### Collection entries:
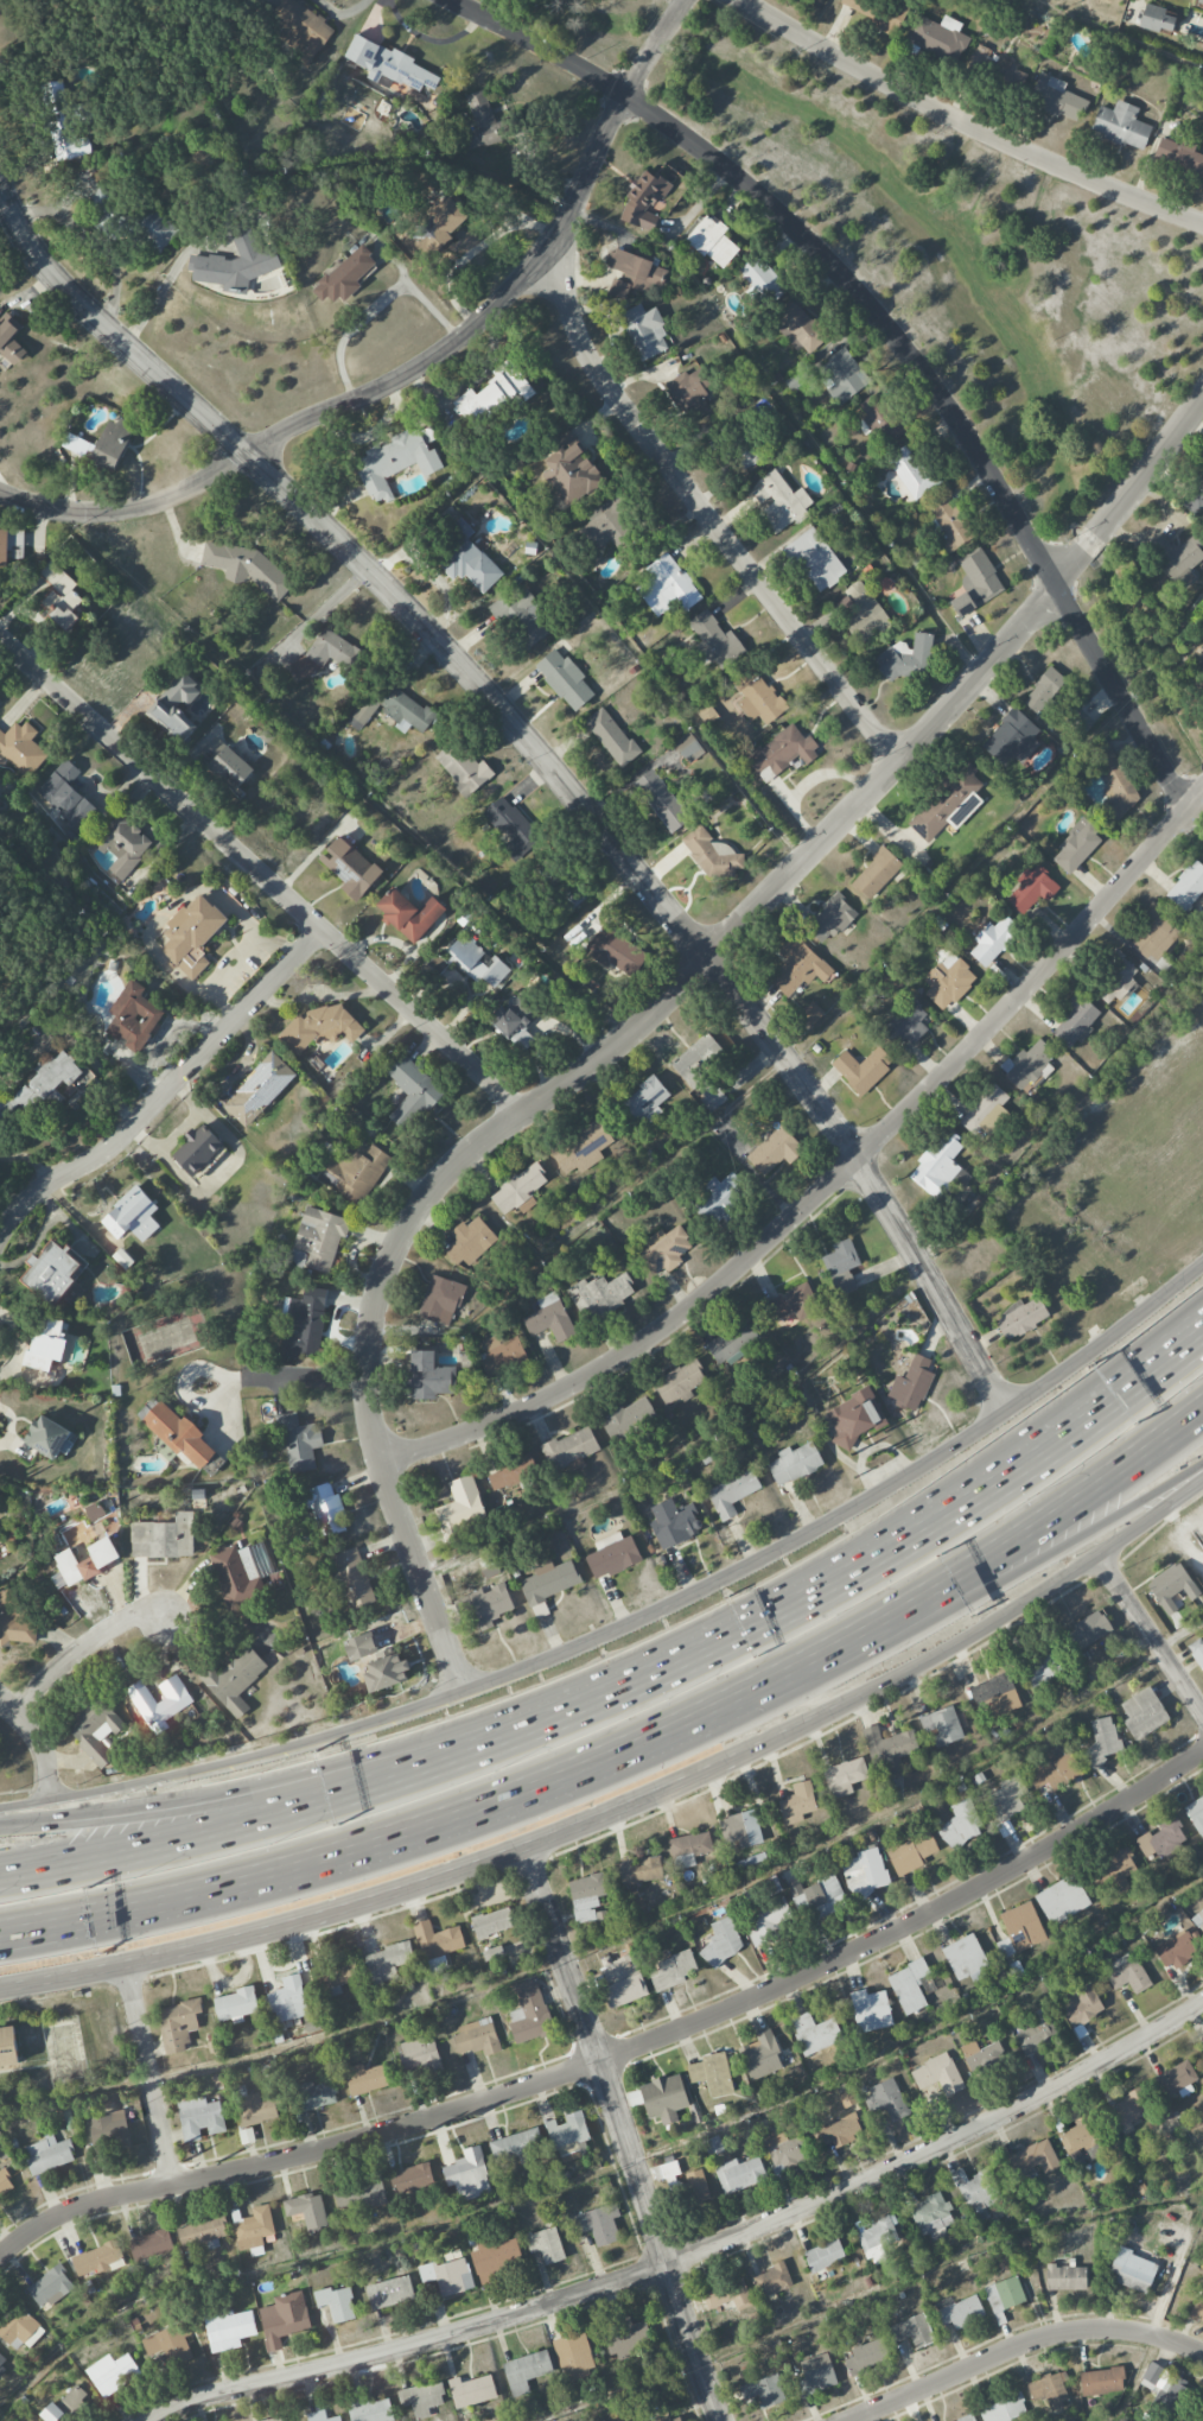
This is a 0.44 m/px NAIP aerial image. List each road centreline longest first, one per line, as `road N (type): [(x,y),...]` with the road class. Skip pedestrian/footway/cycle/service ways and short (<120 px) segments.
road 1 (residential): [(467,1703),(373,1432),(367,1371),(374,1311),(406,1225),(441,1177),(488,1135),(630,1035),(900,765),(1019,629),(1202,395)]
road 2 (residential): [(1007,1414),(855,1159),(651,887),(527,735),(371,566),(63,289),(0,184)]
road 3 (residential): [(0,2258),(72,2211),(466,2109),(685,2029),(974,1891),(1202,1750)]
road 4 (residential): [(152,2420),(217,2394),(463,2331),(668,2262),(1004,2116),(1202,2003)]
road 5 (residential): [(1184,809),(994,479),(861,294),(791,221),(671,127),(583,69),(448,0)]
road 6 (residential): [(1202,786),(1026,987),(724,1284),(574,1386),(381,1462)]
road 7 (motorway): [(1202,1330),(997,1483),(700,1650),(446,1755),(274,1811)]
road 8 (residential): [(0,491),(75,513),(155,502),(300,420),(364,398),(438,356),(497,305),(549,242),(685,0)]
road 9 (motorway): [(0,1932),(285,1872),(392,1840),(625,1751),(813,1660)]
road 10 (secondary): [(1202,1269),(919,1470),(574,1658),(484,1696)]
road 11 (residential): [(524,1111),(0,640)]
road 12 (residential): [(900,765),(583,347),(568,279),(573,205)]
road 13 (residential): [(722,2420),(523,1850)]
road 14 (secondary): [(218,1947),(523,1850),(733,1761)]
road 15 (secondary): [(733,1761),(1000,1618),(1202,1485)]
road 16 (residential): [(1202,224),(912,99),(743,0)]
road 17 (secondary): [(484,1696),(199,1780),(0,1815)]
road 18 (motorway): [(813,1660),(1004,1545),(1202,1404)]
road 19 (residential): [(0,1234),(46,1186),(112,1149),(322,931)]
road 20 (motorway): [(813,1660),(997,1584),(1202,1469)]
road 21 (residential): [(1202,2355),(1151,2334),(1071,2331),(1021,2344),(844,2420)]
road 22 (motorway): [(274,1811),(0,1874)]
road 23 (motorway): [(274,1811),(0,1830)]
road 24 (residential): [(173,2187),(125,1965)]
road 25 (secondary): [(0,1988),(218,1947)]
road 26 (residential): [(1202,1712),(1097,1558)]
road 27 (residential): [(12,1711),(90,1643),(135,1624),(167,1628)]
road 28 (residential): [(53,1810),(39,1747),(0,1699)]

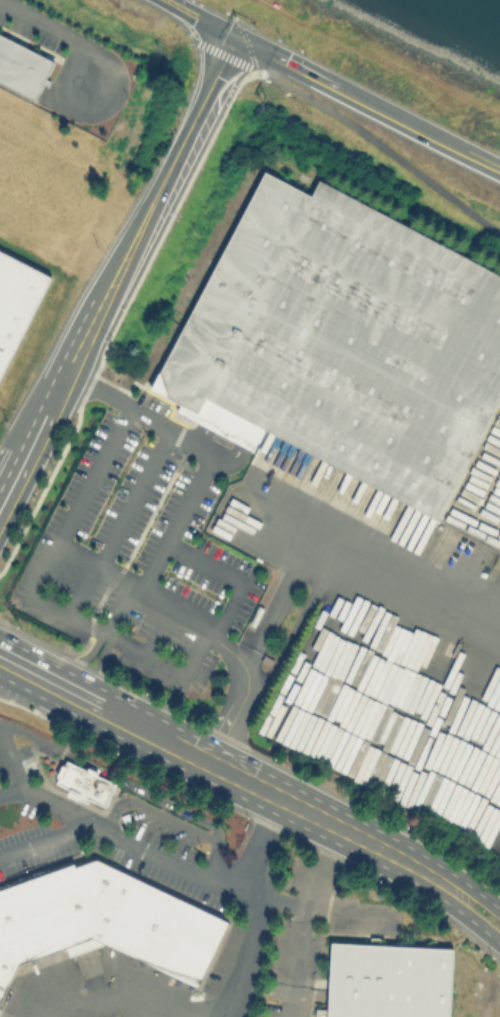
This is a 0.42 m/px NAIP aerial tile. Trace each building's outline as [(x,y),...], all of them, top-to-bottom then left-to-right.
[(38,100),(0,81),(0,26),(60,56),(38,100)] [(323,181),(499,275),(499,408),(440,522),(209,400),(201,415),(169,398),(162,375),(269,173),(314,197),(323,181)] [(49,278),(0,253),(0,374),(49,278)] [(65,761),(63,765),(60,764),(54,776),(57,777),(54,782),(68,789),(66,793),(84,802),(86,797),(103,804),(112,784),(93,775),(95,770),(86,766),(85,770),(65,761)] [(16,961),(89,936),(194,988),(226,923),(93,858),(75,864),(72,858),(0,884),(0,995),(16,961)] [(456,954),(452,1016),(326,1016),(330,946),(456,954)]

### Activity:
Copy out the entries verbatim and leave the images out.

### Task solution:
This is a 0.44 m/px NAIP aerial image. List each road centreline longest first, one per line, as `road N (type): [(x,y),...]` with the road class. Skip pedestrian/footway/cycle/service ways and short (<120 px) segments.
road 1 (residential): [(467,1703),(373,1432),(367,1371),(374,1311),(406,1225),(441,1177),(488,1135),(630,1035),(900,765),(1019,629),(1202,395)]
road 2 (residential): [(1007,1414),(855,1159),(651,887),(527,735),(371,566),(63,289),(0,184)]
road 3 (residential): [(0,2258),(72,2211),(466,2109),(685,2029),(974,1891),(1202,1750)]
road 4 (residential): [(152,2420),(217,2394),(463,2331),(668,2262),(1004,2116),(1202,2003)]
road 5 (residential): [(1184,809),(994,479),(861,294),(791,221),(671,127),(583,69),(448,0)]
road 6 (residential): [(1202,786),(1026,987),(724,1284),(574,1386),(381,1462)]
road 7 (motorway): [(1202,1330),(997,1483),(700,1650),(446,1755),(274,1811)]
road 8 (residential): [(0,491),(75,513),(155,502),(300,420),(364,398),(438,356),(497,305),(549,242),(685,0)]
road 9 (motorway): [(0,1932),(285,1872),(392,1840),(625,1751),(813,1660)]
road 10 (secondary): [(1202,1269),(919,1470),(574,1658),(484,1696)]
road 11 (residential): [(524,1111),(0,640)]
road 12 (residential): [(900,765),(583,347),(568,279),(573,205)]
road 13 (residential): [(722,2420),(523,1850)]
road 14 (secondary): [(218,1947),(523,1850),(733,1761)]
road 15 (secondary): [(733,1761),(1000,1618),(1202,1485)]
road 16 (residential): [(1202,224),(912,99),(743,0)]
road 17 (secondary): [(484,1696),(199,1780),(0,1815)]
road 18 (motorway): [(813,1660),(1004,1545),(1202,1404)]
road 19 (residential): [(0,1234),(46,1186),(112,1149),(322,931)]
road 20 (motorway): [(813,1660),(997,1584),(1202,1469)]
road 21 (residential): [(1202,2355),(1151,2334),(1071,2331),(1021,2344),(844,2420)]
road 22 (motorway): [(274,1811),(0,1874)]
road 23 (motorway): [(274,1811),(0,1830)]
road 24 (residential): [(173,2187),(125,1965)]
road 25 (secondary): [(0,1988),(218,1947)]
road 26 (residential): [(1202,1712),(1097,1558)]
road 27 (residential): [(12,1711),(90,1643),(135,1624),(167,1628)]
road 28 (residential): [(53,1810),(39,1747),(0,1699)]

This is a 0.42 m/px NAIP aerial tile. Trace each building's outline as [(x,y),...], all of them, top-to-bottom then left-to-right.
[(38,100),(0,81),(0,26),(60,56),(38,100)] [(323,181),(499,275),(499,408),(440,522),(209,400),(201,415),(169,398),(162,375),(269,173),(314,197),(323,181)] [(49,278),(0,253),(0,374),(49,278)] [(65,761),(63,765),(60,764),(54,776),(57,777),(54,782),(68,789),(66,793),(84,802),(86,797),(103,804),(112,784),(93,775),(95,770),(86,766),(85,770),(65,761)] [(16,961),(89,936),(194,988),(226,923),(93,858),(75,864),(72,858),(0,884),(0,995),(16,961)] [(456,954),(452,1016),(326,1016),(330,946),(456,954)]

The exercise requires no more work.